Records supplied START

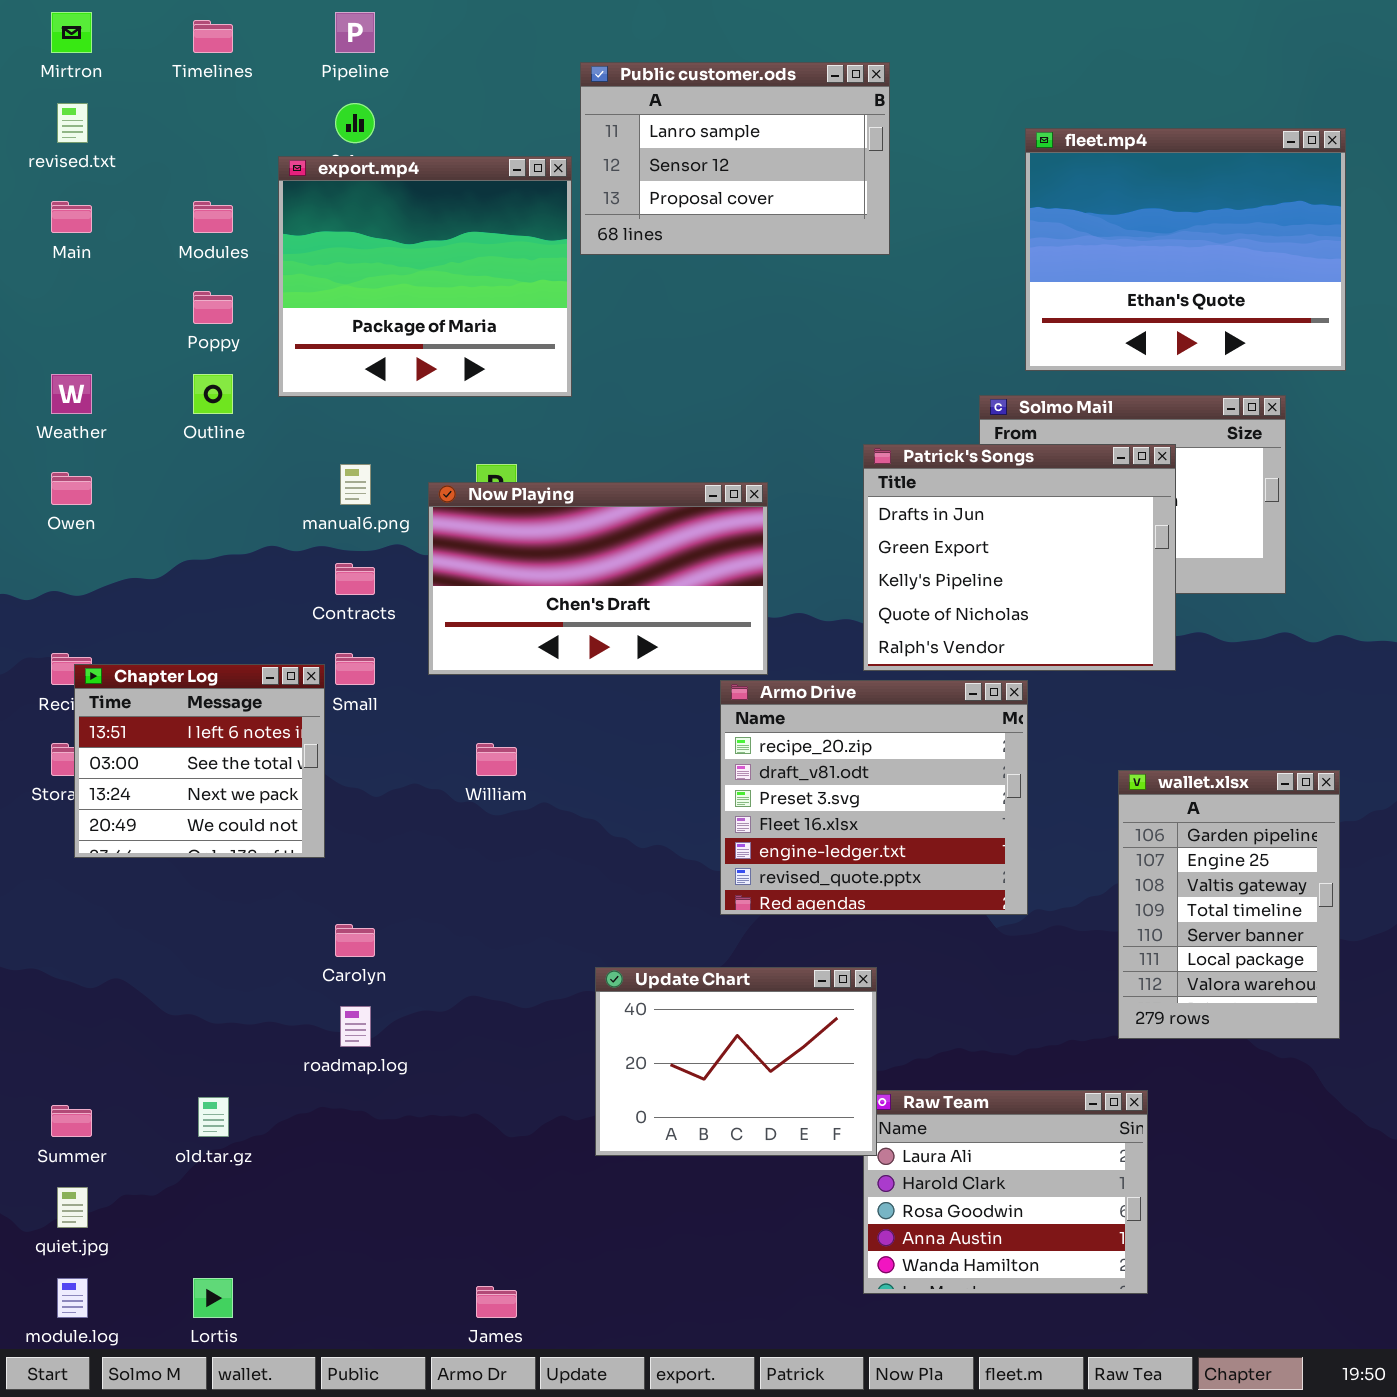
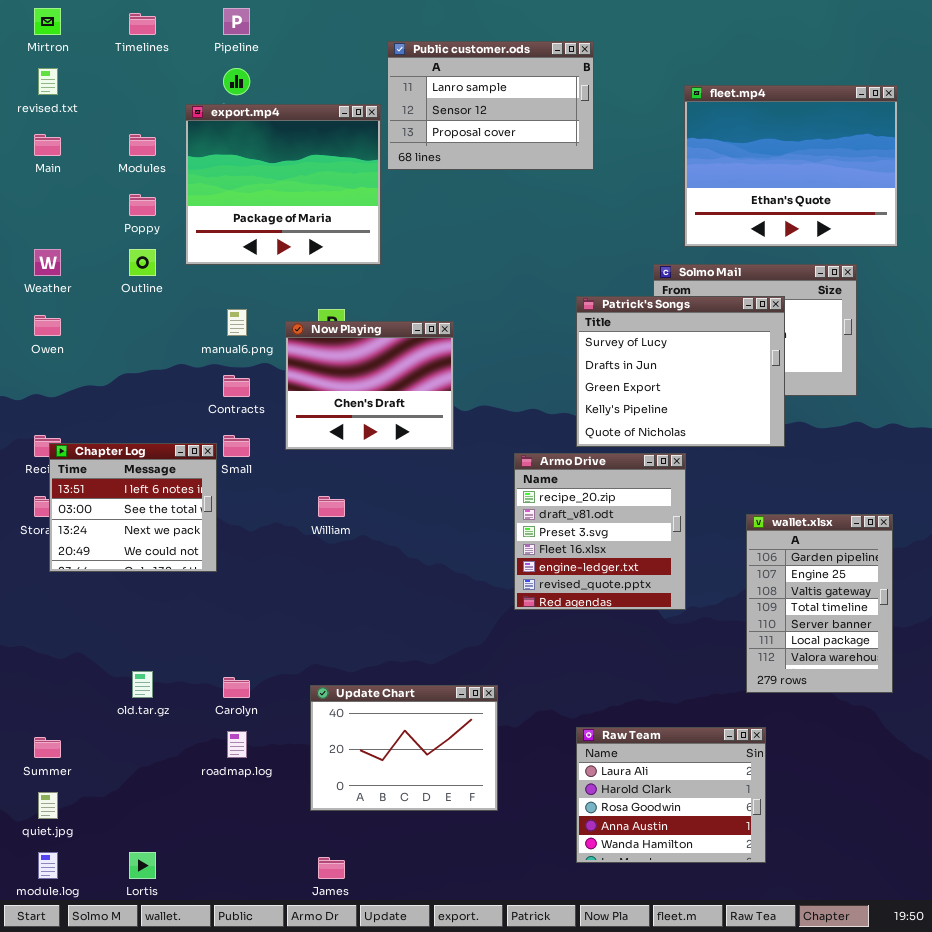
Patrick's Songs: [863,444,1176,671] -> [576,296,785,447], scrolled up 1 row
Now Playing: [428,482,768,675] -> [285,321,454,450], resized
Armo Drive: [720,680,1028,915] -> [514,453,686,610], resized
Carolyn: [335,924,375,957] -> [223,677,250,698], moved
Update Chart: [595,967,877,1156] -> [310,685,498,811], moved
roadmap.log: [340,1006,371,1047] -> [227,731,247,758], moved
old.tar.gz: [198,1097,229,1137] -> [132,671,153,698], moved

Records supplied END

■ Required work:
Give the number of lines in the records where the word "moved" occurs, and add nothing.

■ Answer:
4